### WORK REQUEST
The response should consist only of the lines from the one with "The RedCuttingBoard (2nd" to the end of the data below, copied exactly and without pictures.

### DATA SHOWN
☆ ☆ ☆ ☆ ☆ ☆ ☆

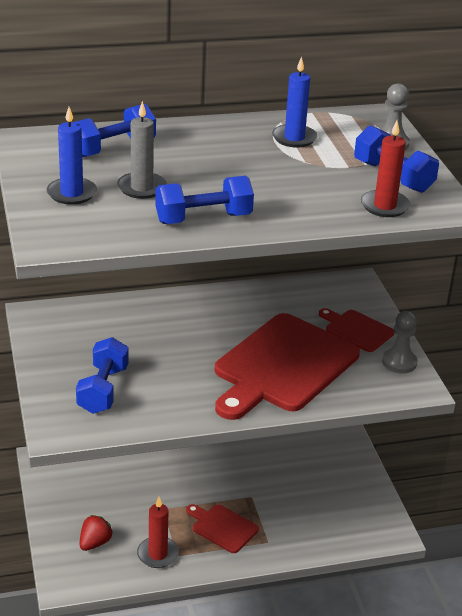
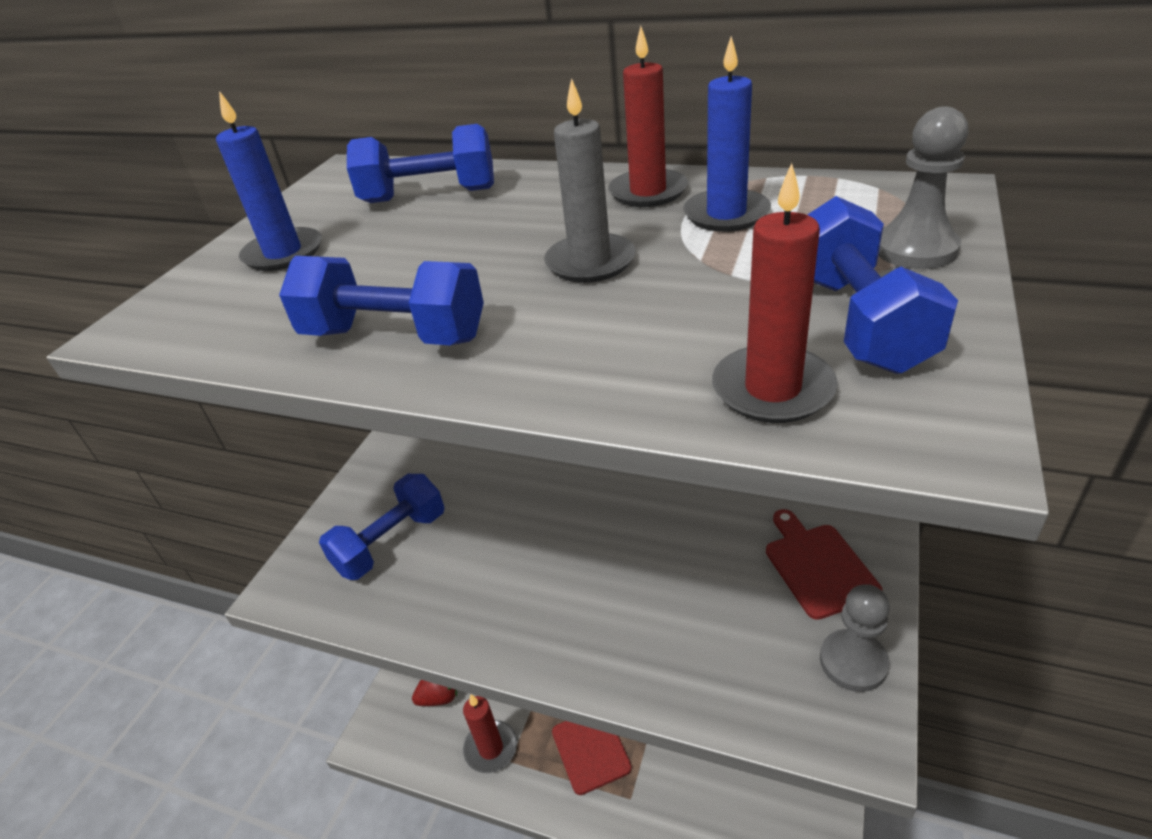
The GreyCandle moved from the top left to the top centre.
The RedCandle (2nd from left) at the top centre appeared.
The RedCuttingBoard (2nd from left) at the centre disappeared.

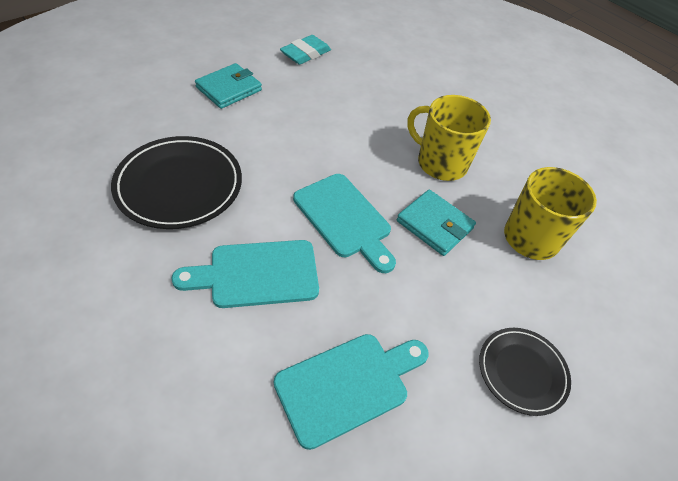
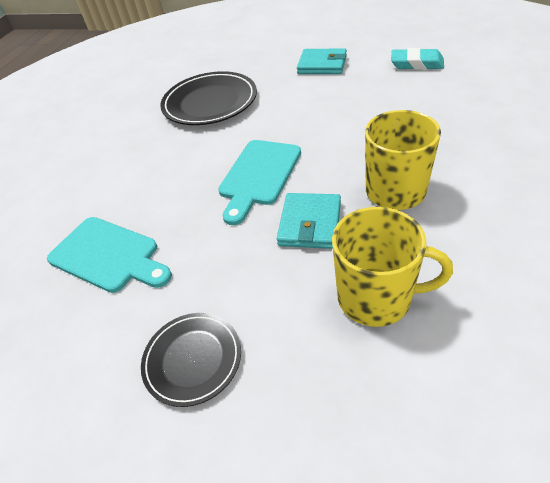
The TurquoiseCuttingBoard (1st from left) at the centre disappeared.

☆ ☆ ☆ ☆ ☆ ☆ ☆

### RESPONSE AREA
The RedCuttingBoard (2nd from left) at the centre disappeared.

The TurquoiseCuttingBoard (1st from left) at the centre disappeared.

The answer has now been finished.